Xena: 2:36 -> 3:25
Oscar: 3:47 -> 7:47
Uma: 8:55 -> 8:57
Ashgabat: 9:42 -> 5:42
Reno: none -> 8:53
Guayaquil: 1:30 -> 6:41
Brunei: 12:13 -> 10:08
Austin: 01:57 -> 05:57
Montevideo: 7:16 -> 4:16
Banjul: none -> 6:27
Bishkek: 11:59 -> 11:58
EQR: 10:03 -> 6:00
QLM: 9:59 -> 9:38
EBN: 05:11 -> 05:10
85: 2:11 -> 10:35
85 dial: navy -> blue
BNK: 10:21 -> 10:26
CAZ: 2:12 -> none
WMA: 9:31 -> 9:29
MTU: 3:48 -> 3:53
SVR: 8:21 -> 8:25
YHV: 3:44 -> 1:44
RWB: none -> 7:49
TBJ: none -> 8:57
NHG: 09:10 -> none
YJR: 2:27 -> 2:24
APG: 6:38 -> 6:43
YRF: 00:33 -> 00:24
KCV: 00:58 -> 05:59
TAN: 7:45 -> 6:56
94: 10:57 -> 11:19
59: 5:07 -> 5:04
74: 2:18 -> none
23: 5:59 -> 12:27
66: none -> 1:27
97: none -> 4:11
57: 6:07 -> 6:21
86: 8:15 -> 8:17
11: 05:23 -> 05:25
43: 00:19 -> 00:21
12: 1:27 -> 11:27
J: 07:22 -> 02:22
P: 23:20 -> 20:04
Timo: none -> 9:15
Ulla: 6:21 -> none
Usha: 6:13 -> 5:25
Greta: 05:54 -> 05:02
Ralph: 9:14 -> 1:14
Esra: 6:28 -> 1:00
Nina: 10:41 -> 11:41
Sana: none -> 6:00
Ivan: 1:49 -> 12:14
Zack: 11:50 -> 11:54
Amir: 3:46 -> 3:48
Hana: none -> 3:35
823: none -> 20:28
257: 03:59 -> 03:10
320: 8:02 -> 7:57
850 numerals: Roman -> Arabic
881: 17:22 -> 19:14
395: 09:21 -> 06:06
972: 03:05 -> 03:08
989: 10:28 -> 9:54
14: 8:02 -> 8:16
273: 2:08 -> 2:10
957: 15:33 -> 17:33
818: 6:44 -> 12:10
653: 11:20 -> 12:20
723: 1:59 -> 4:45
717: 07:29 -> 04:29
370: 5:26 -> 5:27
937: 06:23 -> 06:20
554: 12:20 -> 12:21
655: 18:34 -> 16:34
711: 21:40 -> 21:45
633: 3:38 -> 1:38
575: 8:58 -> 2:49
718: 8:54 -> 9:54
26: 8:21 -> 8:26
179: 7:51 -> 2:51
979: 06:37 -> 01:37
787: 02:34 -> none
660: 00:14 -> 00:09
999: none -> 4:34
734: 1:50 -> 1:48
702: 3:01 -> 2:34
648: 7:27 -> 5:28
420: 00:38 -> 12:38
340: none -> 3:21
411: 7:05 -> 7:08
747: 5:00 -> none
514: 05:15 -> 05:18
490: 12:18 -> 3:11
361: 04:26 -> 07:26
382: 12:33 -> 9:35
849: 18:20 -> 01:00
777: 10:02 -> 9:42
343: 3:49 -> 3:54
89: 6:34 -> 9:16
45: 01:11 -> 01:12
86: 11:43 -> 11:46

________________

Quote all of the entries above word for word, keeping every line in its original order.

Xena: 2:36 -> 3:25
Oscar: 3:47 -> 7:47
Uma: 8:55 -> 8:57
Ashgabat: 9:42 -> 5:42
Reno: none -> 8:53
Guayaquil: 1:30 -> 6:41
Brunei: 12:13 -> 10:08
Austin: 01:57 -> 05:57
Montevideo: 7:16 -> 4:16
Banjul: none -> 6:27
Bishkek: 11:59 -> 11:58
EQR: 10:03 -> 6:00
QLM: 9:59 -> 9:38
EBN: 05:11 -> 05:10
85: 2:11 -> 10:35
85 dial: navy -> blue
BNK: 10:21 -> 10:26
CAZ: 2:12 -> none
WMA: 9:31 -> 9:29
MTU: 3:48 -> 3:53
SVR: 8:21 -> 8:25
YHV: 3:44 -> 1:44
RWB: none -> 7:49
TBJ: none -> 8:57
NHG: 09:10 -> none
YJR: 2:27 -> 2:24
APG: 6:38 -> 6:43
YRF: 00:33 -> 00:24
KCV: 00:58 -> 05:59
TAN: 7:45 -> 6:56
94: 10:57 -> 11:19
59: 5:07 -> 5:04
74: 2:18 -> none
23: 5:59 -> 12:27
66: none -> 1:27
97: none -> 4:11
57: 6:07 -> 6:21
86: 8:15 -> 8:17
11: 05:23 -> 05:25
43: 00:19 -> 00:21
12: 1:27 -> 11:27
J: 07:22 -> 02:22
P: 23:20 -> 20:04
Timo: none -> 9:15
Ulla: 6:21 -> none
Usha: 6:13 -> 5:25
Greta: 05:54 -> 05:02
Ralph: 9:14 -> 1:14
Esra: 6:28 -> 1:00
Nina: 10:41 -> 11:41
Sana: none -> 6:00
Ivan: 1:49 -> 12:14
Zack: 11:50 -> 11:54
Amir: 3:46 -> 3:48
Hana: none -> 3:35
823: none -> 20:28
257: 03:59 -> 03:10
320: 8:02 -> 7:57
850 numerals: Roman -> Arabic
881: 17:22 -> 19:14
395: 09:21 -> 06:06
972: 03:05 -> 03:08
989: 10:28 -> 9:54
14: 8:02 -> 8:16
273: 2:08 -> 2:10
957: 15:33 -> 17:33
818: 6:44 -> 12:10
653: 11:20 -> 12:20
723: 1:59 -> 4:45
717: 07:29 -> 04:29
370: 5:26 -> 5:27
937: 06:23 -> 06:20
554: 12:20 -> 12:21
655: 18:34 -> 16:34
711: 21:40 -> 21:45
633: 3:38 -> 1:38
575: 8:58 -> 2:49
718: 8:54 -> 9:54
26: 8:21 -> 8:26
179: 7:51 -> 2:51
979: 06:37 -> 01:37
787: 02:34 -> none
660: 00:14 -> 00:09
999: none -> 4:34
734: 1:50 -> 1:48
702: 3:01 -> 2:34
648: 7:27 -> 5:28
420: 00:38 -> 12:38
340: none -> 3:21
411: 7:05 -> 7:08
747: 5:00 -> none
514: 05:15 -> 05:18
490: 12:18 -> 3:11
361: 04:26 -> 07:26
382: 12:33 -> 9:35
849: 18:20 -> 01:00
777: 10:02 -> 9:42
343: 3:49 -> 3:54
89: 6:34 -> 9:16
45: 01:11 -> 01:12
86: 11:43 -> 11:46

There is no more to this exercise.